Task statement
Go through the following data and transcribe exactly the stretch of lines from the one holding "none -> orange teddy bear [293,119,332,167]" to the one holding "none -> black rocket [426,110,467,171]", both included.

─── Dataset records ───

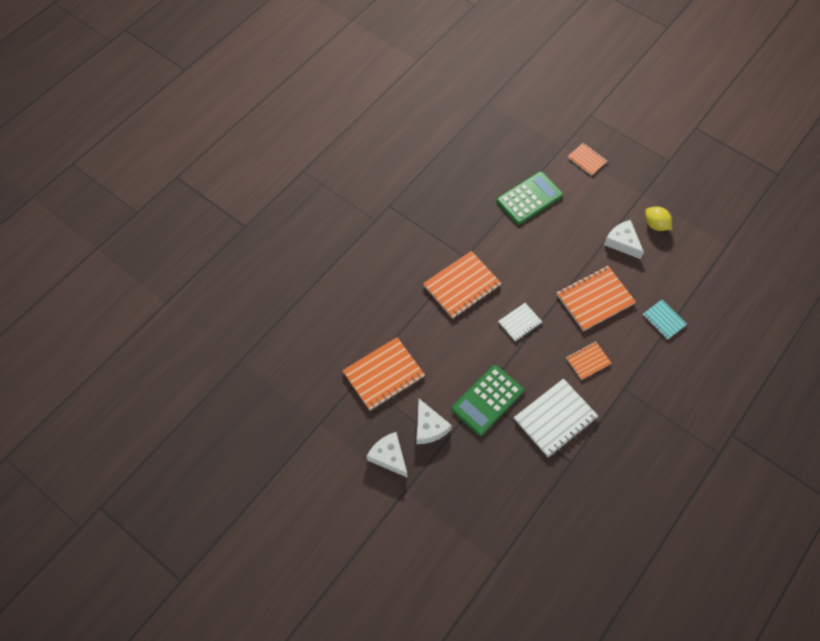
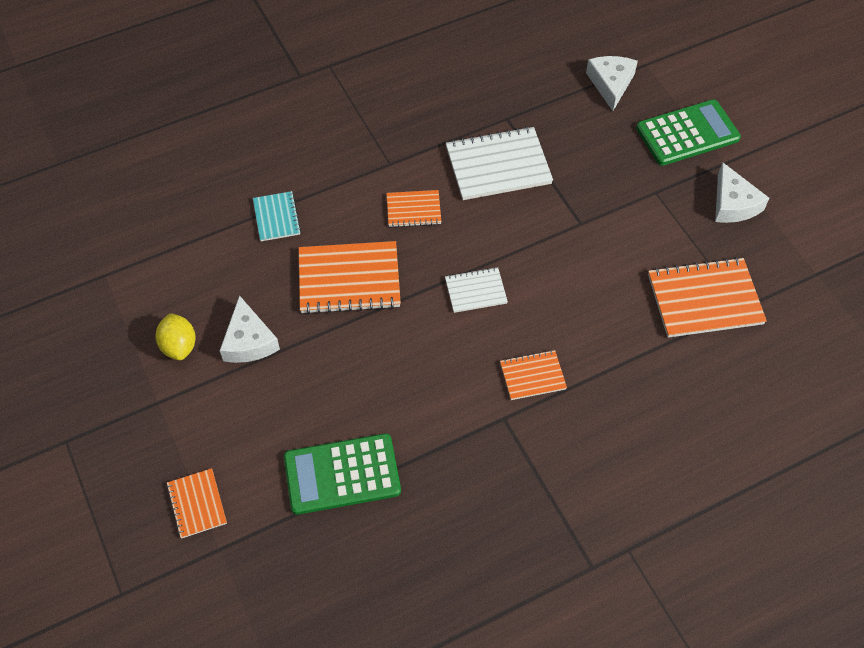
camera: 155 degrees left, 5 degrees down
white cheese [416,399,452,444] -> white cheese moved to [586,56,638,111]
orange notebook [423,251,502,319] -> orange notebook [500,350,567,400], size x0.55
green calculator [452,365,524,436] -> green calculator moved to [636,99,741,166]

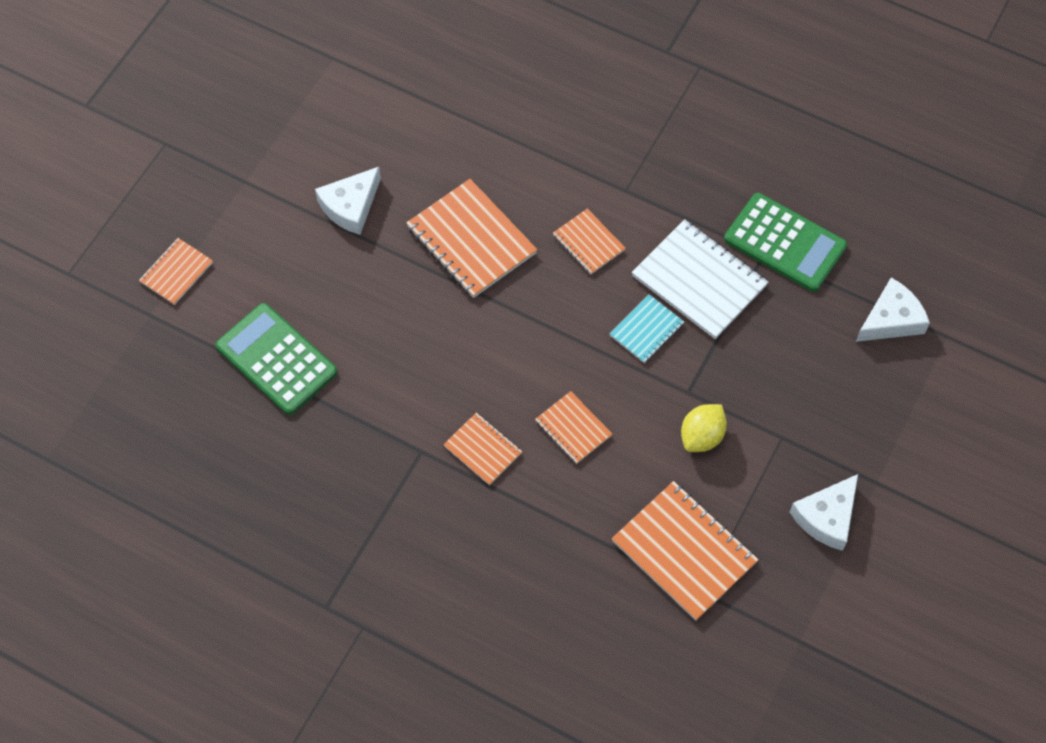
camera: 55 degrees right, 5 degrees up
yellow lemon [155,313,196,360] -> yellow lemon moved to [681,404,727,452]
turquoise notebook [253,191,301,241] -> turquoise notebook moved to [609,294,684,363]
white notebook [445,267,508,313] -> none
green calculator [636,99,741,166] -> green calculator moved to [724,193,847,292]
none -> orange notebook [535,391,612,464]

───
─── Dataset records ───

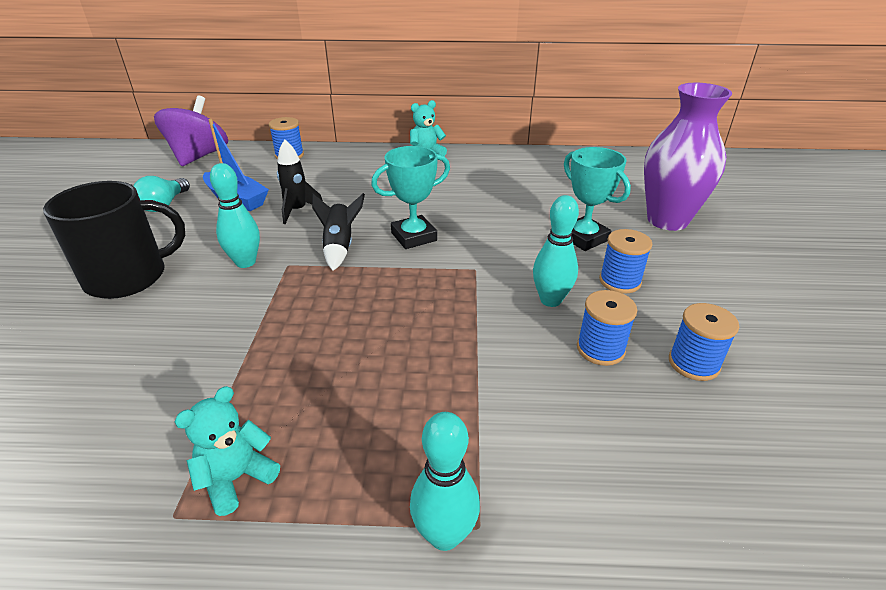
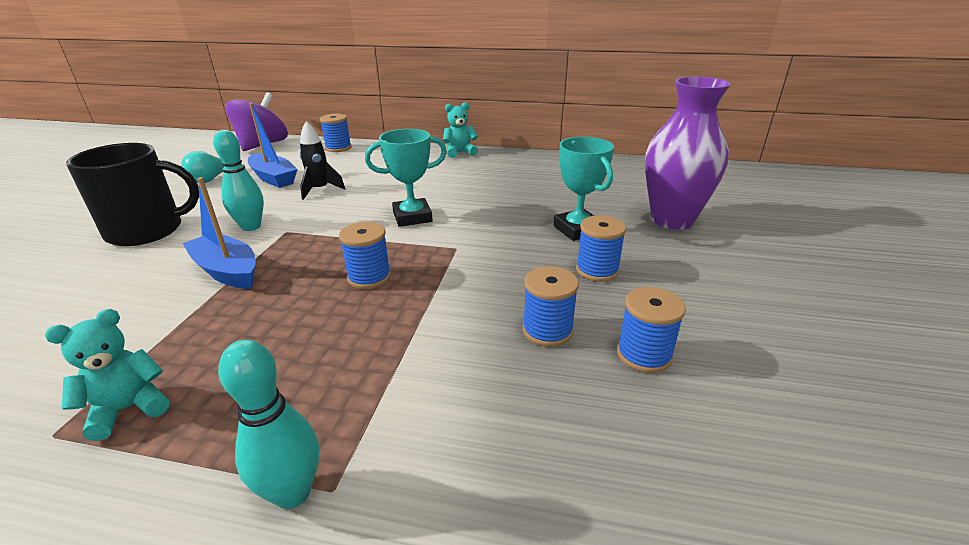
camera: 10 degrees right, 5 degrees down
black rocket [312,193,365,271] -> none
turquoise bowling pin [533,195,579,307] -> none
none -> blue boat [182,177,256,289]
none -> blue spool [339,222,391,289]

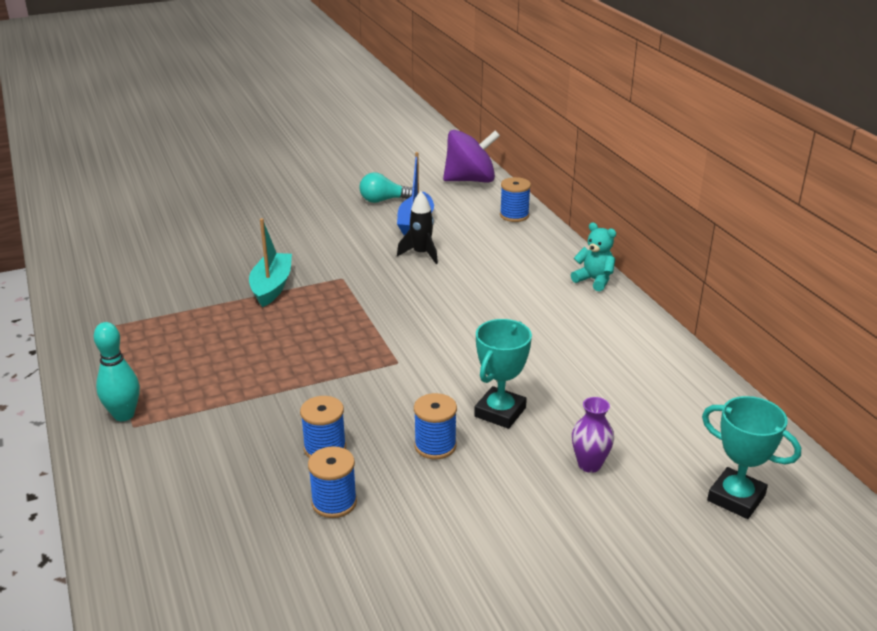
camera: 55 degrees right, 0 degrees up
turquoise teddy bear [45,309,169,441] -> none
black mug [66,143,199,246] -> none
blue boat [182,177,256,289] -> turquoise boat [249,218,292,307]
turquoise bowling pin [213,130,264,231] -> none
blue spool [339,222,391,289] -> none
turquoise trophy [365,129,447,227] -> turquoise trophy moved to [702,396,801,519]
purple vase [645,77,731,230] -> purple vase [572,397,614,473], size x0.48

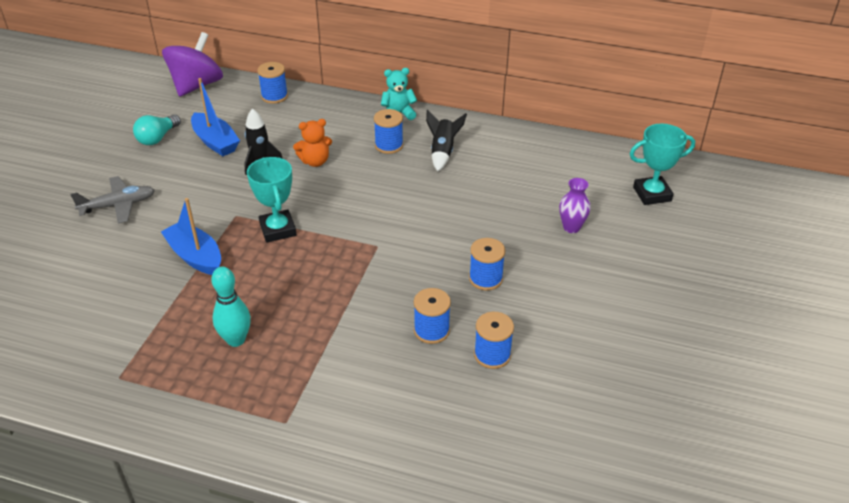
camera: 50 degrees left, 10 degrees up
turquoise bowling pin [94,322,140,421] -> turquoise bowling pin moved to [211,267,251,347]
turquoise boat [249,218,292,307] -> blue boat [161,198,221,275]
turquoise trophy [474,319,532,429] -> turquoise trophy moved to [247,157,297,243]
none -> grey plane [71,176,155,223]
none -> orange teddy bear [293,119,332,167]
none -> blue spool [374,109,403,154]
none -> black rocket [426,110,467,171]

───
─── Dataset records ───

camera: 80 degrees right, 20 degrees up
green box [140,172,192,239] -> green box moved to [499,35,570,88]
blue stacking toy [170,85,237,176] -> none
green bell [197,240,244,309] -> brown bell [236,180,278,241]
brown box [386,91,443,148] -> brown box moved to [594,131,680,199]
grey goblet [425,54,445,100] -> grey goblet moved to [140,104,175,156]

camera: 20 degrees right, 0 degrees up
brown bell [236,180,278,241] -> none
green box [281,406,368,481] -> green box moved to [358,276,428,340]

───

Solved problem
none -> orange teddy bear [293,119,332,167]
none -> blue spool [374,109,403,154]
none -> black rocket [426,110,467,171]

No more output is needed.